* BRIEF
Entries follow. Return each line that contains the word "square".

* SOURCE RECORDS

________________

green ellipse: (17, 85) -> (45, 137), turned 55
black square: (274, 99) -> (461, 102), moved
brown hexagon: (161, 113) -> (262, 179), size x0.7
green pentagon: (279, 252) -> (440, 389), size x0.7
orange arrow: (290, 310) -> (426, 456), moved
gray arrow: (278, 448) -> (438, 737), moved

________________

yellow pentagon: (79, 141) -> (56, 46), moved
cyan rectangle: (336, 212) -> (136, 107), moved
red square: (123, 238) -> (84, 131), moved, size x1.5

________________

* TASK SOLUTION
black square: (274, 99) -> (461, 102), moved
red square: (123, 238) -> (84, 131), moved, size x1.5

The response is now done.